Görev tanımı ::
Aşağıdaki öğelerin tamamını, satır numarası için "Sıra", satırın kendisi için "Satır" sütunu olan bir Markdown tablosuna dök ve boş satırları atla. Resimleri tabloya koyma.
◆ ◆ ◆ ◆ ◆
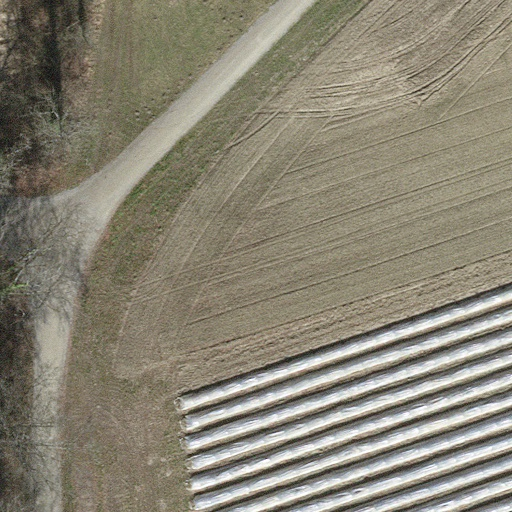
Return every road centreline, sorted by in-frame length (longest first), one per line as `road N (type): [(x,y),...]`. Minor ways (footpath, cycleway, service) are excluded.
road 1 (track): [(51,511),(46,451),(67,240),(301,0)]
road 2 (track): [(67,240),(102,0)]
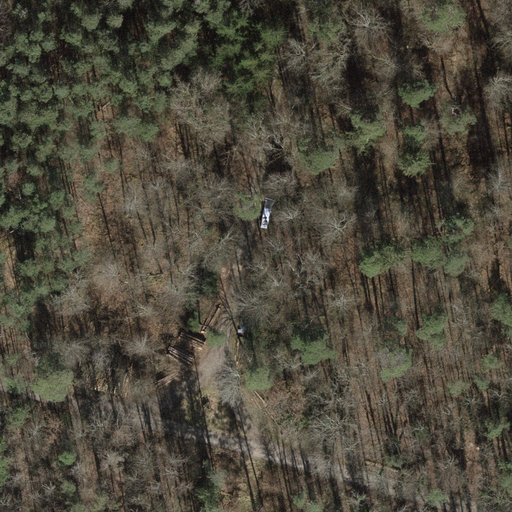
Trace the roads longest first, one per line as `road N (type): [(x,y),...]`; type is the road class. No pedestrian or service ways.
road 1 (track): [(0,384),(493,511)]
road 2 (track): [(128,415),(223,356),(293,22),(310,0)]
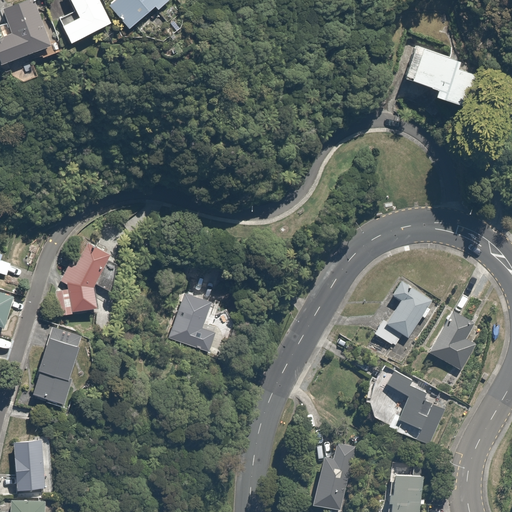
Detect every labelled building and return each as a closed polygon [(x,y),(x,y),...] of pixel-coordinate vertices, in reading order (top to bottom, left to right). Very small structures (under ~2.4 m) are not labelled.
[(0,57),(12,88),(36,79),(33,70),(23,74),(19,63),(53,51),(33,0),(2,12),(7,25),(0,27),(0,57)] [(69,0),(74,9),(58,18),(73,49),(116,27),(102,0),(69,0)] [(114,0),(110,4),(131,31),(156,11),(159,15),(174,3),(172,0),(114,0)] [(484,73),(418,46),(406,75),(447,92),(444,99),(469,109),(484,73)] [(71,289),(56,290),(59,314),(100,310),(98,288),(116,253),(92,240),(78,266),(71,262),(61,280),(70,285),(71,289)] [(0,275),(8,278),(13,264),(6,262),(8,255),(0,252),(0,275)] [(435,302),(406,279),(394,295),(404,303),(386,326),(383,324),(376,333),(394,347),(404,335),(408,338),(424,318),(426,320),(434,310),(430,307),(435,302)] [(208,296),(182,289),(169,336),(207,347),(213,324),(201,321),(208,296)] [(0,325),(9,328),(17,296),(0,291),(0,325)] [(478,325),(457,312),(432,352),(462,371),(478,346),(469,340),(478,325)] [(71,341),(41,332),(24,389),(53,398),(71,341)] [(425,444),(446,411),(427,398),(429,396),(412,385),(414,382),(398,372),(396,374),(388,369),(376,387),(374,415),(414,441),(416,438),(425,444)] [(35,434),(8,436),(10,484),(38,482),(35,434)] [(338,458),(327,456),(317,507),(341,511),(353,447),(341,445),(338,458)] [(422,511),(425,476),(400,474),(398,497),(394,496),(393,504),(396,504),(395,511),(422,511)] [(34,511),(35,496),(3,494),(2,511),(34,511)]
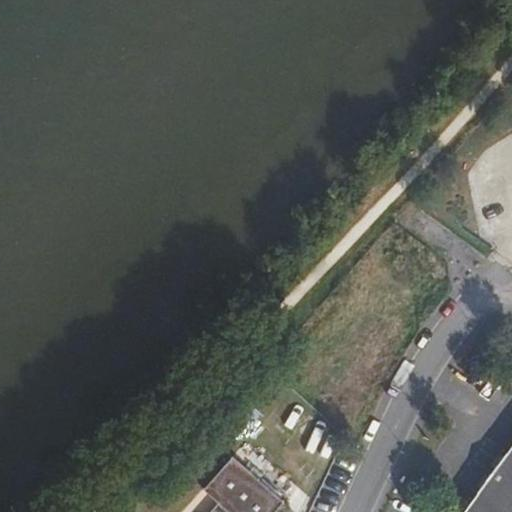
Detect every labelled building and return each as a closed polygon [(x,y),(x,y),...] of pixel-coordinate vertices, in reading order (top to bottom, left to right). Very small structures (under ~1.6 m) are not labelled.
[(260,391),(260,395),(263,398),(271,398),(273,394),(274,391),(271,388),(263,388),(260,391)] [(272,412),(262,423),(286,444),(295,432),(272,412)] [(239,420),(226,435),(237,444),(250,429),(239,420)] [(327,431),(311,432),(312,443),(328,442),(327,431)] [(511,511),(511,446),(464,511),(511,511)] [(275,511),(284,502),(233,457),(203,490),(218,503),(210,511),(275,511)] [(306,463),(298,472),(307,479),(314,469),(306,463)]
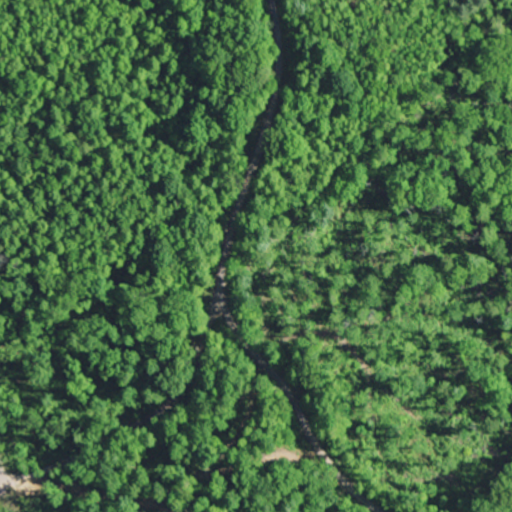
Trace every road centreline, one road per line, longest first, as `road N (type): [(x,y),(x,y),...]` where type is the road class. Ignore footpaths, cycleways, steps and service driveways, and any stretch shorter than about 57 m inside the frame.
road 1 (track): [(380,511),(325,462),(292,396),(226,308),(225,259),(280,69),(272,0)]
road 2 (track): [(226,308),(205,332),(177,400),(0,488)]
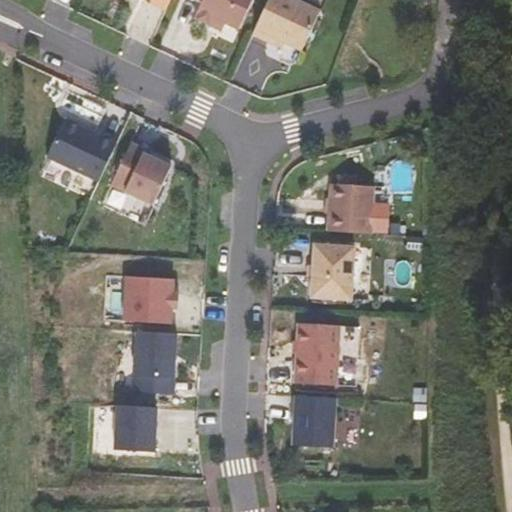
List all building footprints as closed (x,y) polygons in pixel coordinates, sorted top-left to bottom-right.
[(170,0),(151,0),(150,2),(166,9),(170,0)] [(252,0),(202,0),(195,17),(210,24),(212,21),(223,26),(225,22),(239,28),(252,0)] [(320,10),(298,0),(268,0),(253,33),(268,40),(270,35),(301,50),(320,10)] [(116,144),(65,120),(48,156),(99,180),(116,144)] [(146,149),(131,143),(112,184),(154,204),(171,166),(144,153),(146,149)] [(373,185),(330,183),(328,229),(371,231),(373,185)] [(354,246),(316,244),(313,296),(352,298),(354,246)] [(173,293),(174,278),(126,276),(124,321),(171,323),(172,307),(173,293)] [(340,325),(298,323),(296,383),(337,385),(340,325)] [(173,393),(177,333),(137,331),(133,391),(173,393)] [(336,398),(296,395),(293,445),(333,448),(336,398)] [(154,452),(157,407),(117,405),(114,450),(154,452)]
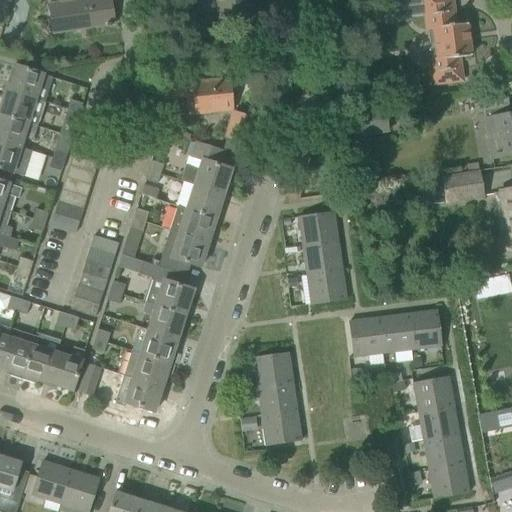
◆ ◆ ◆ ◆ ◆
Görevin sonucu ::
| Sıra | Satır |
|---|---|
| 1 | Return every road centreline, sorted by in-frame length (longest first), one per line as `road N (type): [(x,y),...]`. Minor ways (footpath, cycleway, service) are excluded. |
| 2 | road 1 (track): [(51,511),(46,451),(67,240),(301,0)] |
| 3 | road 2 (track): [(67,240),(102,0)] |
| 4 | Trace the roads longest first, one per line as `road N (type): [(x,y),...]`; type is the road class. No pedestrian or service ways. |
| 5 | road 1 (track): [(0,384),(493,511)] |
| 6 | road 2 (track): [(128,415),(223,356),(293,22),(310,0)] |
| 7 | Detect every labelled building and return each as a closed polygon [(x,y),(x,y),...] of pixel-coordinate vertices, in reading order (top to bottom, left to right). Very small structures (under ~2.4 m) are not labelled. |
| 8 | [(0,57),(12,88),(36,79),(33,70),(23,74),(19,63),(53,51),(33,0),(2,12),(7,25),(0,27),(0,57)] [(69,0),(74,9),(58,18),(73,49),(116,27),(102,0),(69,0)] [(114,0),(110,4),(131,31),(156,11),(159,15),(174,3),(172,0),(114,0)] [(484,73),(418,46),(406,75),(447,92),(444,99),(469,109),(484,73)] [(71,289),(56,290),(59,314),(100,310),(98,288),(116,253),(92,240),(78,266),(71,262),(61,280),(70,285),(71,289)] [(0,275),(8,278),(13,264),(6,262),(8,255),(0,252),(0,275)] [(435,302),(406,279),(394,295),(404,303),(386,326),(383,324),(376,333),(394,347),(404,335),(408,338),(424,318),(426,320),(434,310),(430,307),(435,302)] [(208,296),(182,289),(169,336),(207,347),(213,324),(201,321),(208,296)] [(0,325),(9,328),(17,296),(0,291),(0,325)] [(478,325),(457,312),(432,352),(462,371),(478,346),(469,340),(478,325)] [(71,341),(41,332),(24,389),(53,398),(71,341)] [(425,444),(446,411),(427,398),(429,396),(412,385),(414,382),(398,372),(396,374),(388,369),(376,387),(374,415),(414,441),(416,438),(425,444)] [(35,434),(8,436),(10,484),(38,482),(35,434)] [(338,458),(327,456),(317,507),(341,511),(353,447),(341,445),(338,458)] [(422,511),(425,476),(400,474),(398,497),(394,496),(393,504),(396,504),(395,511),(422,511)] [(34,511),(35,496),(3,494),(2,511),(34,511)] |
| 9 | Detect every labelled building and return each as a closed polygon [(x,y),(x,y),...] of pixel-coordinate vertices, in reading order (top to bottom, left to right). Very small structures (under ~1.6 m) are not labelled. |
| 10 | [(260,391),(260,395),(263,398),(271,398),(273,394),(274,391),(271,388),(263,388),(260,391)] [(272,412),(262,423),(286,444),(295,432),(272,412)] [(239,420),(226,435),(237,444),(250,429),(239,420)] [(327,431),(311,432),(312,443),(328,442),(327,431)] [(511,511),(511,446),(464,511),(511,511)] [(275,511),(284,502),(233,457),(203,490),(218,503),(210,511),(275,511)] [(306,463),(298,472),(307,479),(314,469),(306,463)] |
| 11 | Trace every road centreline, one road per line, longest first, as `road N (type): [(x,y),(x,y),...]` where type is the road class. Ignore footpaths, cycleways, steps and service driveways, and any stretch shorter than about 57 m inside the frame. |
| 12 | road 1 (track): [(380,511),(325,462),(292,396),(226,308),(225,259),(280,69),(272,0)] |
| 13 | road 2 (track): [(226,308),(205,332),(177,400),(0,488)] |
| 14 | List all building footprints as closed (x,y) polygons in pixel coordinates, sorted top-left to bottom-right. |
| 15 | [(170,0),(151,0),(150,2),(166,9),(170,0)] [(252,0),(202,0),(195,17),(210,24),(212,21),(223,26),(225,22),(239,28),(252,0)] [(320,10),(298,0),(268,0),(253,33),(268,40),(270,35),(301,50),(320,10)] [(116,144),(65,120),(48,156),(99,180),(116,144)] [(146,149),(131,143),(112,184),(154,204),(171,166),(144,153),(146,149)] [(373,185),(330,183),(328,229),(371,231),(373,185)] [(354,246),(316,244),(313,296),(352,298),(354,246)] [(173,293),(174,278),(126,276),(124,321),(171,323),(172,307),(173,293)] [(340,325),(298,323),(296,383),(337,385),(340,325)] [(173,393),(177,333),(137,331),(133,391),(173,393)] [(336,398),(296,395),(293,445),(333,448),(336,398)] [(154,452),(157,407),(117,405),(114,450),(154,452)] |